§ **EXERCISE DIRECTIONS**:
Reproduce every line in the listing that contains the word "domino".

== DATA FOR THIS TASK ==

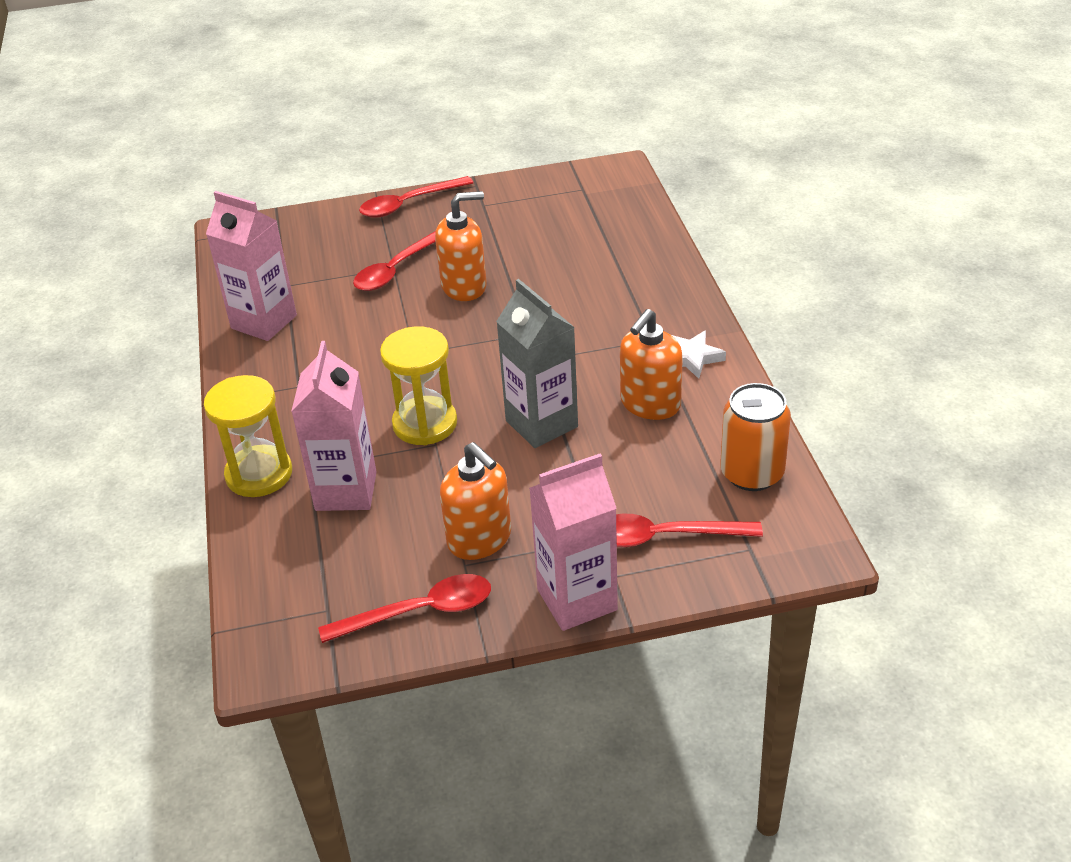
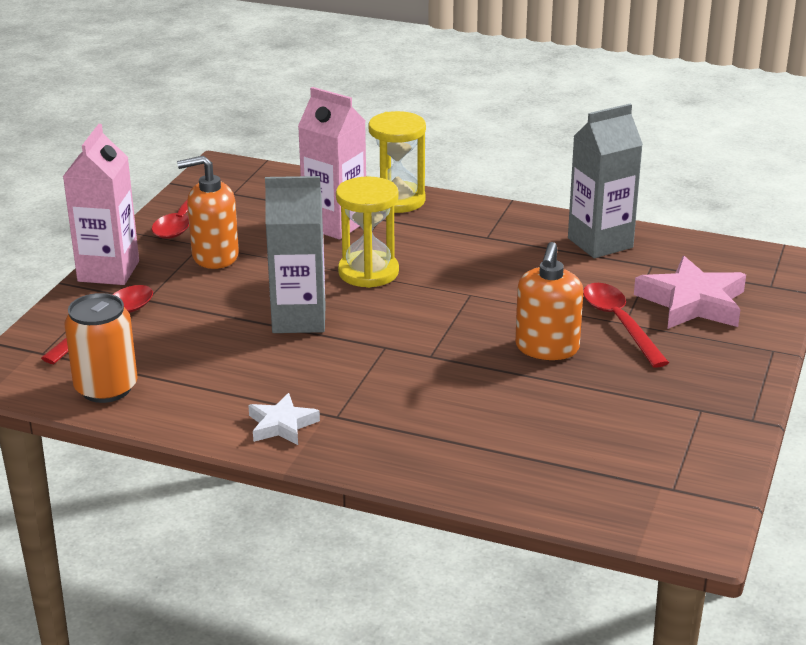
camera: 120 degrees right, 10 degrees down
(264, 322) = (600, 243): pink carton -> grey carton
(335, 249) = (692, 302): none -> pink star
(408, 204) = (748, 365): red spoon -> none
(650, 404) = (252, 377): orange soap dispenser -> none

===
== DATA FOR THIS TASK ==

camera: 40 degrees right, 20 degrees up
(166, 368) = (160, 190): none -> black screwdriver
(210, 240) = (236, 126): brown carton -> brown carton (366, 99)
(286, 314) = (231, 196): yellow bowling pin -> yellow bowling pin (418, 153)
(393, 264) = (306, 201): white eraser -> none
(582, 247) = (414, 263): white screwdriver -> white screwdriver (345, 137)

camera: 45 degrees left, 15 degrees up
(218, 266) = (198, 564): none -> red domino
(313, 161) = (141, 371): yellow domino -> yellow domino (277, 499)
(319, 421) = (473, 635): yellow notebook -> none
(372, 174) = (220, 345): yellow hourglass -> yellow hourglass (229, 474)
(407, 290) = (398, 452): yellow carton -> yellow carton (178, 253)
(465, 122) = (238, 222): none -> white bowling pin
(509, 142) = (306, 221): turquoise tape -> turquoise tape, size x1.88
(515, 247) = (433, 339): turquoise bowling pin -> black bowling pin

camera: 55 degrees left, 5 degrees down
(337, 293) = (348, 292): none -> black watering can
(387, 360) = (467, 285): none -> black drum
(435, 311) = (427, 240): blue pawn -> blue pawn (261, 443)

===

§ **RESULT OF THE EXERCISE**:
(218, 266) = (198, 564): none -> red domino
(313, 161) = (141, 371): yellow domino -> yellow domino (277, 499)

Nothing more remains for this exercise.